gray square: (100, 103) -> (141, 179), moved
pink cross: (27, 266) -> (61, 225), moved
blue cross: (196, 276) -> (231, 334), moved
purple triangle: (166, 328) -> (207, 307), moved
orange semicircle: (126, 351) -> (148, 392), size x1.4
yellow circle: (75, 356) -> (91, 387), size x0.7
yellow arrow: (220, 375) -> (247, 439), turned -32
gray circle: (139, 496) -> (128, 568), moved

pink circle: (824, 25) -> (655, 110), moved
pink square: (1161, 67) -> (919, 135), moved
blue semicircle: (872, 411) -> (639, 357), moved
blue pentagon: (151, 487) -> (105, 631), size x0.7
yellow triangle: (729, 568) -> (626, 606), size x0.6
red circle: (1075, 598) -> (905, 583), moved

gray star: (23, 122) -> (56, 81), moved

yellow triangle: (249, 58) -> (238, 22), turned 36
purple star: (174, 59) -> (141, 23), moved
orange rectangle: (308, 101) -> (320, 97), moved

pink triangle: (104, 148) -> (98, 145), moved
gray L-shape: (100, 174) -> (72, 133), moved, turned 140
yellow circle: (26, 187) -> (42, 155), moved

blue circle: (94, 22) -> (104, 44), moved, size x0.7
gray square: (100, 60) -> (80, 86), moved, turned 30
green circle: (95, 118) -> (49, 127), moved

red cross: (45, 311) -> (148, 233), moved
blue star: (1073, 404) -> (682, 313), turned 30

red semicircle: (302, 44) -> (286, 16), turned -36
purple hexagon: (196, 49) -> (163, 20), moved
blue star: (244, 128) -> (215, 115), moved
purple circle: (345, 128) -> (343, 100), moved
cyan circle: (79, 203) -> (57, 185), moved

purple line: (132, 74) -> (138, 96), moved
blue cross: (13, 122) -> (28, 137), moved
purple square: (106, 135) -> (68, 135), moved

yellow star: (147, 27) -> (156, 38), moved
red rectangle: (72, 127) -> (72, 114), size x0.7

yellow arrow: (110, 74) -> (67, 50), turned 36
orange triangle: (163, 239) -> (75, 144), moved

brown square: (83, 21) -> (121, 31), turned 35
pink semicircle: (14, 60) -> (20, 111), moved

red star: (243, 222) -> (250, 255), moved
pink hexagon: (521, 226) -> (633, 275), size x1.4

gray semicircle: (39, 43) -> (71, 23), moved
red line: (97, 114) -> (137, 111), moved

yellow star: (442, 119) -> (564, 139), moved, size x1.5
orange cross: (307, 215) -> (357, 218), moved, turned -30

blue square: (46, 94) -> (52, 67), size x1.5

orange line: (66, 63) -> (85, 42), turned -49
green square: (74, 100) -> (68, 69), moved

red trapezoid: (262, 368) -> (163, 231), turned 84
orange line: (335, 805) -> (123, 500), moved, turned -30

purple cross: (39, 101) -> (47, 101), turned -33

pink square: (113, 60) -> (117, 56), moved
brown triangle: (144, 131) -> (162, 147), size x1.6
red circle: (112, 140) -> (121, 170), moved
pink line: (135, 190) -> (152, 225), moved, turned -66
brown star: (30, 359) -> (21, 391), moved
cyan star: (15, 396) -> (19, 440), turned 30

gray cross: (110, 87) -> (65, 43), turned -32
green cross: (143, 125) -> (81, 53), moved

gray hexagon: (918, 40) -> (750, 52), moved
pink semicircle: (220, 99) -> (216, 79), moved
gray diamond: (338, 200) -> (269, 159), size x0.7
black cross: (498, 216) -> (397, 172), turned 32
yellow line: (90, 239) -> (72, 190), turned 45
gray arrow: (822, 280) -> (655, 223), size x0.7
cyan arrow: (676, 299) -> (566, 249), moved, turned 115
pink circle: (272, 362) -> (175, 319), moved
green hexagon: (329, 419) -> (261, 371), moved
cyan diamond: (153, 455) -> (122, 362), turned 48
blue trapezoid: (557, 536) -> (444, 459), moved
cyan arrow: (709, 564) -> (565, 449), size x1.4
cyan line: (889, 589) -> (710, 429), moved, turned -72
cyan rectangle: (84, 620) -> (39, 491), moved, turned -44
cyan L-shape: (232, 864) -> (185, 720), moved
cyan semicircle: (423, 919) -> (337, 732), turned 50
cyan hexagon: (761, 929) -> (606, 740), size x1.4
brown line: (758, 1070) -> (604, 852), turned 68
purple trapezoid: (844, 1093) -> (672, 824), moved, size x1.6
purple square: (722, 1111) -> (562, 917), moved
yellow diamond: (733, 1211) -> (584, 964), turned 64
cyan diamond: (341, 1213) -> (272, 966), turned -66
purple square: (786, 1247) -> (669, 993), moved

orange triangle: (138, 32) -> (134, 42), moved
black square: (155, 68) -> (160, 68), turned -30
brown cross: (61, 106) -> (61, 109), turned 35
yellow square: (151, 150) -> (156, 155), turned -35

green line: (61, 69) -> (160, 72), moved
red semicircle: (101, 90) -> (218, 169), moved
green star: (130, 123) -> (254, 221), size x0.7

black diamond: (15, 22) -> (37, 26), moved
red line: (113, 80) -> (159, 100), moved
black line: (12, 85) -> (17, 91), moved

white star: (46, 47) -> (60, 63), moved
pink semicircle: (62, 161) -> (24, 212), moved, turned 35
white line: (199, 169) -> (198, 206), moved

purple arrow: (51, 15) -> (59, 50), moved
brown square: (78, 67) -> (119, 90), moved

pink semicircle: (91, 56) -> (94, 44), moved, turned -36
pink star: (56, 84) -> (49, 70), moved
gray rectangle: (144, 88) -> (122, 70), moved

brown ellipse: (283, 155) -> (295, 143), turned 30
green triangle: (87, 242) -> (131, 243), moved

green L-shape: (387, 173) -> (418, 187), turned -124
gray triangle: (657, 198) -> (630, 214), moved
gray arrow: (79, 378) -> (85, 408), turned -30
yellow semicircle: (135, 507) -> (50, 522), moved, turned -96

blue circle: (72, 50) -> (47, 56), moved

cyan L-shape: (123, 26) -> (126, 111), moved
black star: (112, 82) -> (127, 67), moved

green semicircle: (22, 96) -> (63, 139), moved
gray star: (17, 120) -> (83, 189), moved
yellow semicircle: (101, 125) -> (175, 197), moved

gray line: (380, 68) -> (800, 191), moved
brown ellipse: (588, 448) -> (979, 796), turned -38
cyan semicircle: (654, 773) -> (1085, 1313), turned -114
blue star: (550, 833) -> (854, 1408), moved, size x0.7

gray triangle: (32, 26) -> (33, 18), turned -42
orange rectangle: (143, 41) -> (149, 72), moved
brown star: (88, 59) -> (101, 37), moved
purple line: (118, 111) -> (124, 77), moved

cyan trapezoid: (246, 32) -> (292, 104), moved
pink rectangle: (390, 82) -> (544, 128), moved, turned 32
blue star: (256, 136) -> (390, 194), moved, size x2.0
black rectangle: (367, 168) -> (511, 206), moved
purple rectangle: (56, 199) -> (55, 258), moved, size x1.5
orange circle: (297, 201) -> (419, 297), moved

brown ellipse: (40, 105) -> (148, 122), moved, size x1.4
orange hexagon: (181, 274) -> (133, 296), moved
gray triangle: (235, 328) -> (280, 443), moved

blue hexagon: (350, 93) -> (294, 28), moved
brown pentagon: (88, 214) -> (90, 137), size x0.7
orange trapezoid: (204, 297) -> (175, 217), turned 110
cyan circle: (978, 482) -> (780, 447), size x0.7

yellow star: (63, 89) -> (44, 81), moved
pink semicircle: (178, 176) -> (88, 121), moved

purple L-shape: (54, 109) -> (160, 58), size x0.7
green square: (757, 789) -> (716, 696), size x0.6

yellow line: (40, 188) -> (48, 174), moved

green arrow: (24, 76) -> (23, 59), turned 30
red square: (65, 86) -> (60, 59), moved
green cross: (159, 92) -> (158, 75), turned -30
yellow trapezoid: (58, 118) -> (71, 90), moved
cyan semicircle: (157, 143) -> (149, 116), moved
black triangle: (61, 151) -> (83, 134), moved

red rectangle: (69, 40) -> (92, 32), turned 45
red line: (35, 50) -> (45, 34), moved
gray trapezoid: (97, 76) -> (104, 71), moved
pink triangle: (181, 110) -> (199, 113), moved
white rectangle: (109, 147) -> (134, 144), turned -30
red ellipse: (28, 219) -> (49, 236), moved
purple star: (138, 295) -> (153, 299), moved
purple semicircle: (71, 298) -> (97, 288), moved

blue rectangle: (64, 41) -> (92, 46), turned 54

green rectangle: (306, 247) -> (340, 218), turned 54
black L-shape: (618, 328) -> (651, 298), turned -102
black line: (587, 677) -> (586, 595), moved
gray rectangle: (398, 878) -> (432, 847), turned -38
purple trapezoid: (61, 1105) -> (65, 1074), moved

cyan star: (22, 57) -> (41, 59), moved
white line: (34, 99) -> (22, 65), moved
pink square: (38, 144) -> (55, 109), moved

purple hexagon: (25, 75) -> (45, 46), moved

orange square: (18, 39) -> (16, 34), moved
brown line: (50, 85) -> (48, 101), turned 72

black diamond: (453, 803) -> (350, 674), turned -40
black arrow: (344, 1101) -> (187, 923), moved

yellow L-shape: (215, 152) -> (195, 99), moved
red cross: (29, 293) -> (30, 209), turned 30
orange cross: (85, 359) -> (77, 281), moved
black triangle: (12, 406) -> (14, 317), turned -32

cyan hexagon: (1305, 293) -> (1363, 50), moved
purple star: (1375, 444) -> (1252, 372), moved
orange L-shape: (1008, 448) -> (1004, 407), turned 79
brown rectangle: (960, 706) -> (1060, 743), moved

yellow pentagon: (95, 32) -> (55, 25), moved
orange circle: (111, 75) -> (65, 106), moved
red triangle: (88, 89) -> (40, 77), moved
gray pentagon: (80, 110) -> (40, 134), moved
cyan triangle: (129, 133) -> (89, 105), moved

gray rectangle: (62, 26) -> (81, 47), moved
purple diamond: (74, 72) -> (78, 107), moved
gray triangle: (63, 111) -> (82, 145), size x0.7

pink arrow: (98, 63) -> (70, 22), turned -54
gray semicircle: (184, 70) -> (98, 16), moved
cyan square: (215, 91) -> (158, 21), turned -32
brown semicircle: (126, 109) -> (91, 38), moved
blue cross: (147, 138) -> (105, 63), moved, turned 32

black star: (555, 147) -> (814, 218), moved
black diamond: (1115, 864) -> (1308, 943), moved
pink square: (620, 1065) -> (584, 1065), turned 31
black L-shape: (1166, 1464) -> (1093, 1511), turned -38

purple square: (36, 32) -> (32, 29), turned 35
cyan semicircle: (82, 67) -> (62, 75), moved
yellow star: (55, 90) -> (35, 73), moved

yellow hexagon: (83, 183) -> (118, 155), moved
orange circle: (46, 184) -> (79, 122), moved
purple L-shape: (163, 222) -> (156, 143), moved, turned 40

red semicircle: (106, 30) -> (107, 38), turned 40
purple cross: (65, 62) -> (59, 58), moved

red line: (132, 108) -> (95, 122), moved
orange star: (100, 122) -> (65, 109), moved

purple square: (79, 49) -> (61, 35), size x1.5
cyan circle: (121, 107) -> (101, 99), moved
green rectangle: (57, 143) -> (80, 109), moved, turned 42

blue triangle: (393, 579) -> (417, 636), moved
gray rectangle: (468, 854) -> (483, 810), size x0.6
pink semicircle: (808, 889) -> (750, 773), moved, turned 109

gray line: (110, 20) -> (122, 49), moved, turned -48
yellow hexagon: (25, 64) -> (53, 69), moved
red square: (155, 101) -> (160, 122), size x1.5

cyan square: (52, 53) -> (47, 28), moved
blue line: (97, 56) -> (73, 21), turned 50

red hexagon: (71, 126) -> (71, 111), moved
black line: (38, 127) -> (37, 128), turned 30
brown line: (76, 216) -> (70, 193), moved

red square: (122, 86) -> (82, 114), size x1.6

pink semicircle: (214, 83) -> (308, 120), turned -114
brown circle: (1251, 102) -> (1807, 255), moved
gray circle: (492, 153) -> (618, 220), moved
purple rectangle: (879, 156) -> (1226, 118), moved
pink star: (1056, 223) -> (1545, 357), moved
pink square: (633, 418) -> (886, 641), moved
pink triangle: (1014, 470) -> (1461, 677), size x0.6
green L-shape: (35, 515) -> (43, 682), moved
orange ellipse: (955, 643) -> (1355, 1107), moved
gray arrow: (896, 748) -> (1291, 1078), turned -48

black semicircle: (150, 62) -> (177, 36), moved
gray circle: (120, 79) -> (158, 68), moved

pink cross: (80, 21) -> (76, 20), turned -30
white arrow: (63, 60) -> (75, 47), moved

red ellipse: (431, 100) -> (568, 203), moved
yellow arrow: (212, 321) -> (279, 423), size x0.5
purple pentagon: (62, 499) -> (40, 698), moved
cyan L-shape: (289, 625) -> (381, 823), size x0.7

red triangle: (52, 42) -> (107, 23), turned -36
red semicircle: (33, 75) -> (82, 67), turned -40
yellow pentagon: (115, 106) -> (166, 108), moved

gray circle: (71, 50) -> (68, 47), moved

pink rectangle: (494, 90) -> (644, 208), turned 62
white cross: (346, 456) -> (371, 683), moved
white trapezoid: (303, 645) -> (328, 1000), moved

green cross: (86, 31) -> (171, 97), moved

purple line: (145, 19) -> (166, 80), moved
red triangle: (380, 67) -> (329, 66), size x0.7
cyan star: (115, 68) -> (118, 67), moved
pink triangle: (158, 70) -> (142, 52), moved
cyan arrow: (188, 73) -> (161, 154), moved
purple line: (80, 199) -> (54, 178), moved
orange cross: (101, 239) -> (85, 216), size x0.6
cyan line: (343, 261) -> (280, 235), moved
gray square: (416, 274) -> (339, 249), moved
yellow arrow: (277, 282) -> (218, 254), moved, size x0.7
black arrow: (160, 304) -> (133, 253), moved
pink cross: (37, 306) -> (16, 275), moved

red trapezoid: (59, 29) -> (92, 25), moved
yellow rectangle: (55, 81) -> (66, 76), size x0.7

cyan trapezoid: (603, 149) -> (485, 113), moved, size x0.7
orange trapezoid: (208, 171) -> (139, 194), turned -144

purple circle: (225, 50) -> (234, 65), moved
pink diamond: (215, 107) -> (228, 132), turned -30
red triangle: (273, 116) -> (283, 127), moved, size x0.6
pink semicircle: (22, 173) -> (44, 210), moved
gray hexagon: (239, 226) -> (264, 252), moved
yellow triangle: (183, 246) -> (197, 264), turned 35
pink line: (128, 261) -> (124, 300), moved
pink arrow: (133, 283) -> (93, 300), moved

- [Try it]: Copy out the data above word for word, starting at its first line and ending with the line that contains "pink triangle: (104, 148) -> (98, 145), moved".

- [Result of the exercise]:
gray square: (100, 103) -> (141, 179), moved
pink cross: (27, 266) -> (61, 225), moved
blue cross: (196, 276) -> (231, 334), moved
purple triangle: (166, 328) -> (207, 307), moved
orange semicircle: (126, 351) -> (148, 392), size x1.4
yellow circle: (75, 356) -> (91, 387), size x0.7
yellow arrow: (220, 375) -> (247, 439), turned -32
gray circle: (139, 496) -> (128, 568), moved

pink circle: (824, 25) -> (655, 110), moved
pink square: (1161, 67) -> (919, 135), moved
blue semicircle: (872, 411) -> (639, 357), moved
blue pentagon: (151, 487) -> (105, 631), size x0.7
yellow triangle: (729, 568) -> (626, 606), size x0.6
red circle: (1075, 598) -> (905, 583), moved

gray star: (23, 122) -> (56, 81), moved

yellow triangle: (249, 58) -> (238, 22), turned 36
purple star: (174, 59) -> (141, 23), moved
orange rectangle: (308, 101) -> (320, 97), moved

pink triangle: (104, 148) -> (98, 145), moved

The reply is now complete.